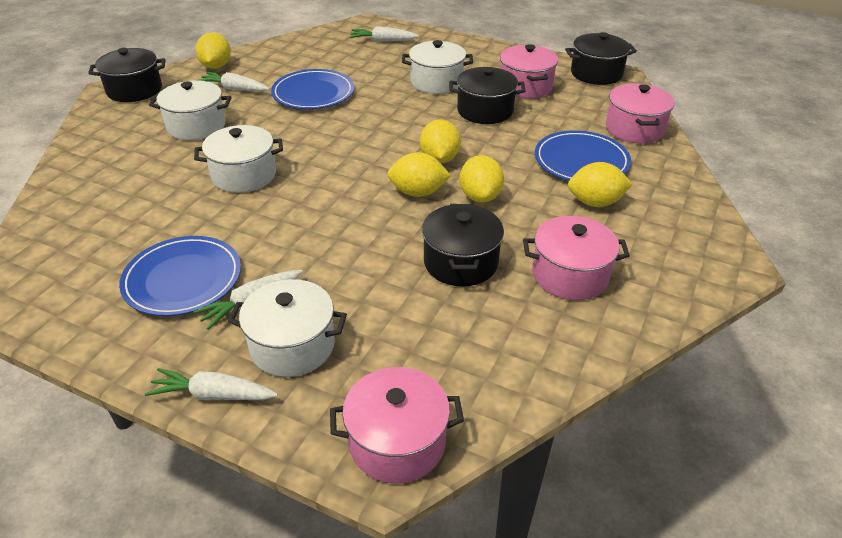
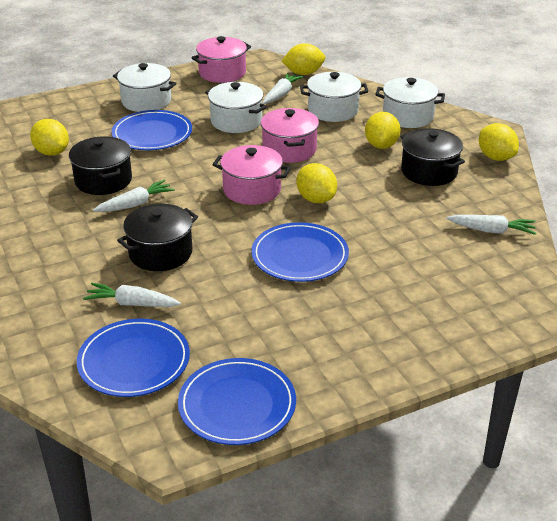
black pot: 4 -> 3
blue plate: 3 -> 4
pink pot: 4 -> 3

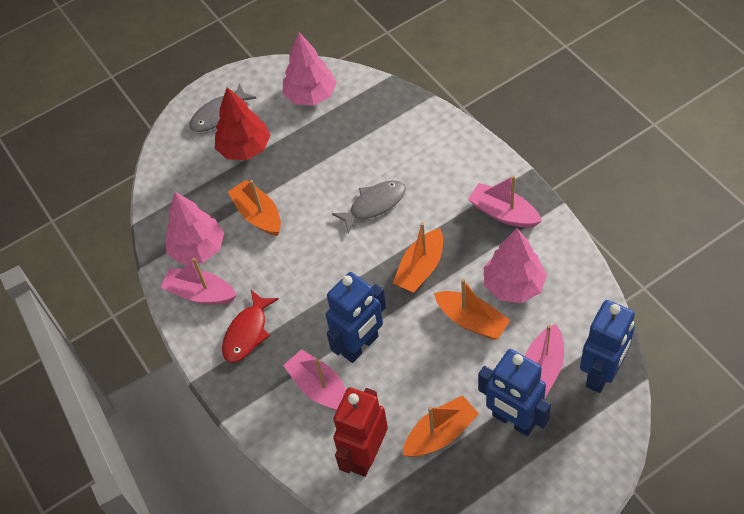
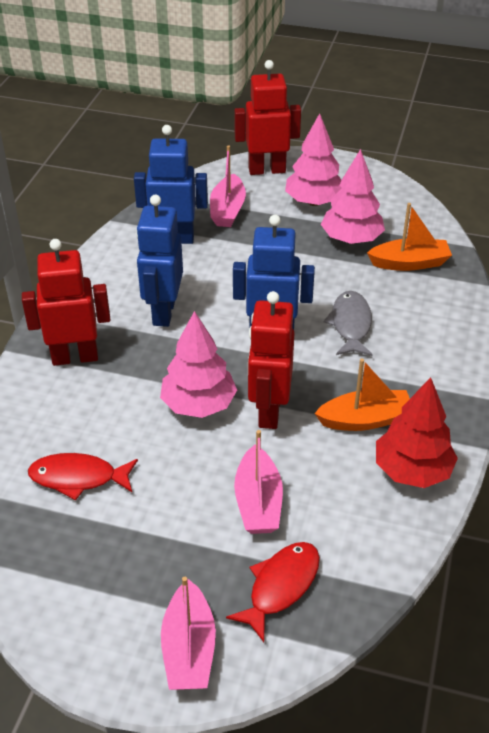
grey fish: 2 -> 1
orange boat: 4 -> 2
pink boat: 4 -> 3
red fish: 1 -> 2
red robot: 1 -> 3

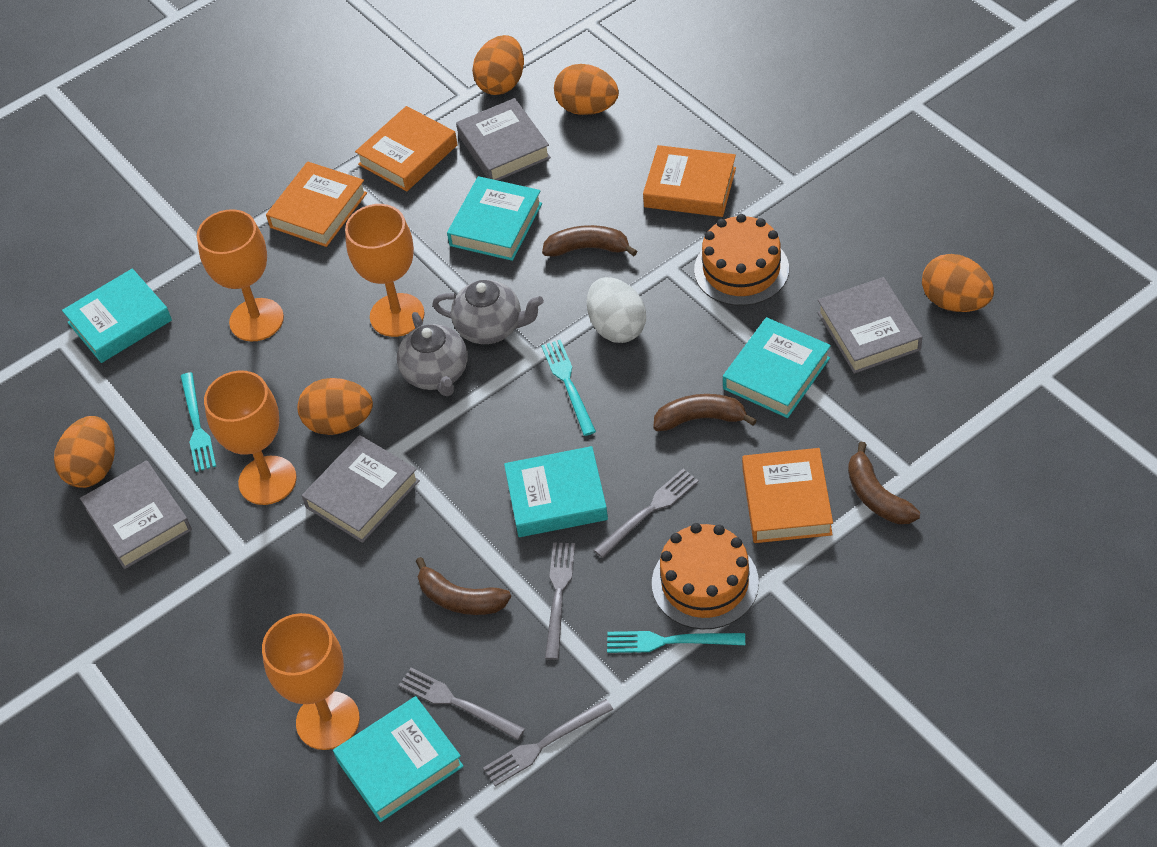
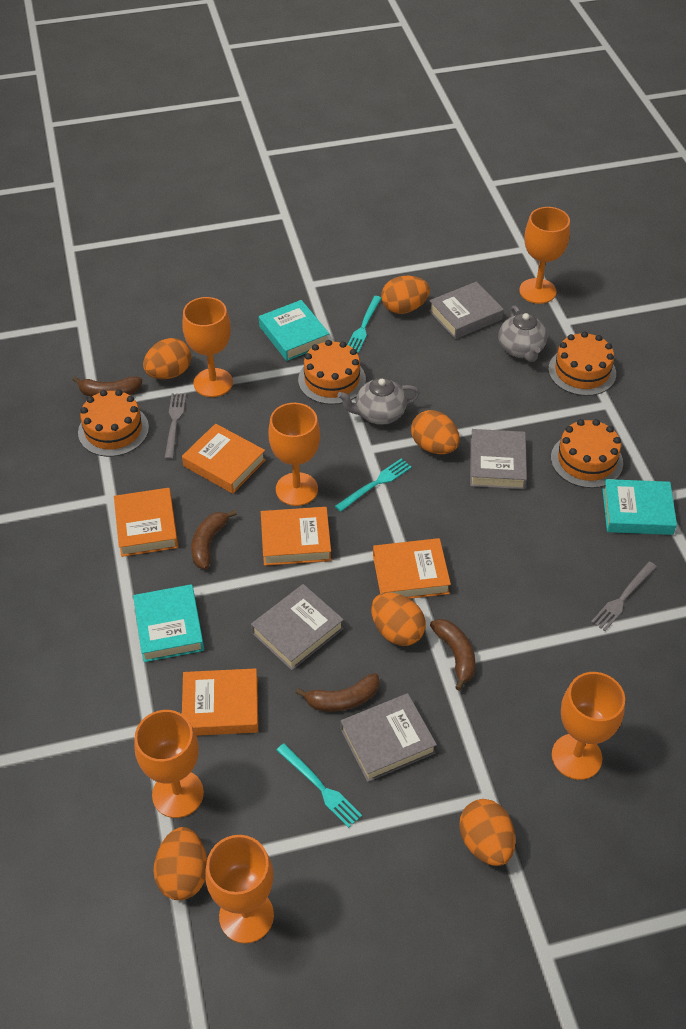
grey fork: 4 -> 2
orange book: 4 -> 5
orange cake: 2 -> 4
orange egg: 5 -> 6
orange goblet: 4 -> 6
turquoise book: 5 -> 3
white egg: 1 -> 0

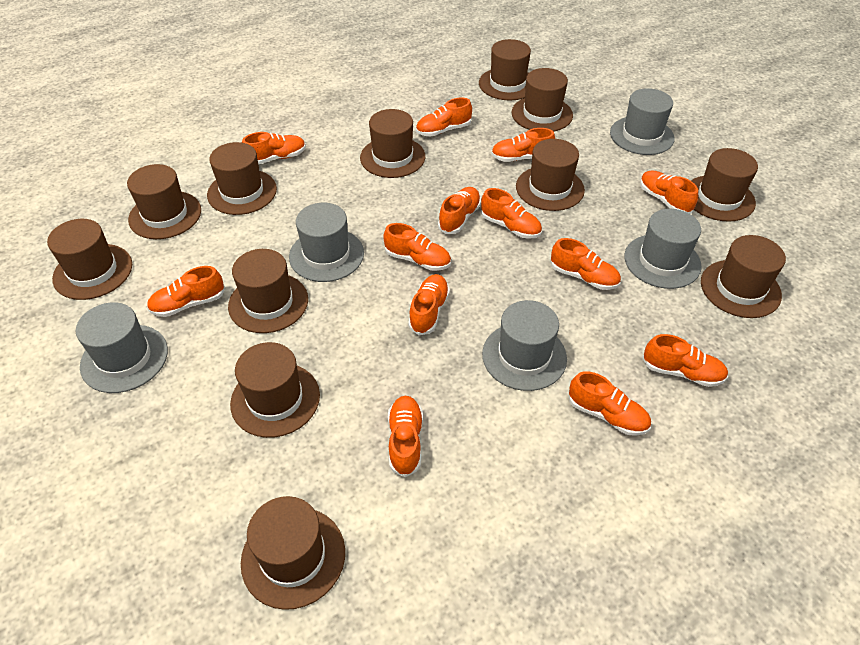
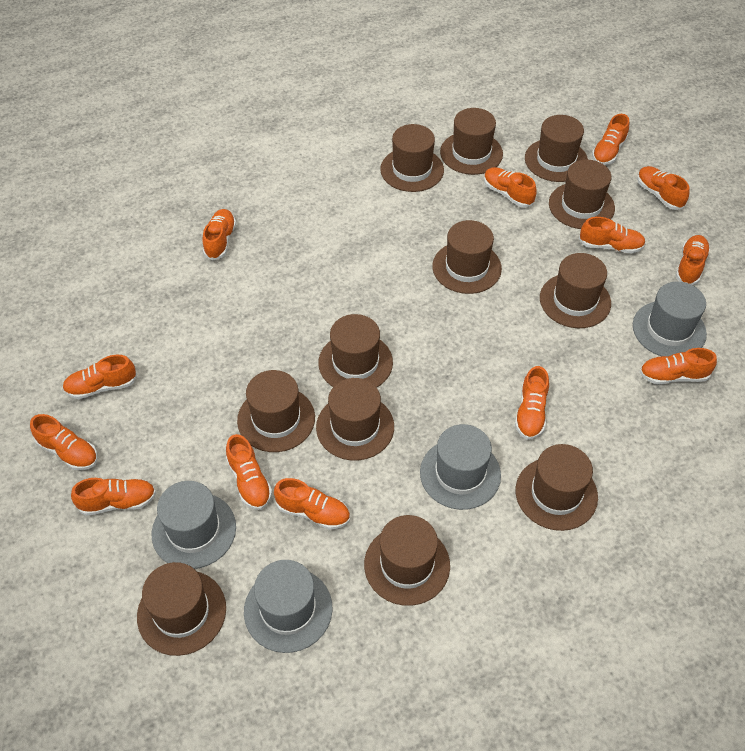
grey hat: 5 -> 4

------------------------------------------------------------

Print, exactly as written, the lines from the one containing "grey fish: 2 -> 1" to the end of the material, both ends included, and nothing else; no pictures.

grey fish: 2 -> 1
orange boat: 4 -> 2
pink boat: 4 -> 3
red fish: 1 -> 2
red robot: 1 -> 3

grey fork: 4 -> 2
orange book: 4 -> 5
orange cake: 2 -> 4
orange egg: 5 -> 6
orange goblet: 4 -> 6
turquoise book: 5 -> 3
white egg: 1 -> 0

grey hat: 5 -> 4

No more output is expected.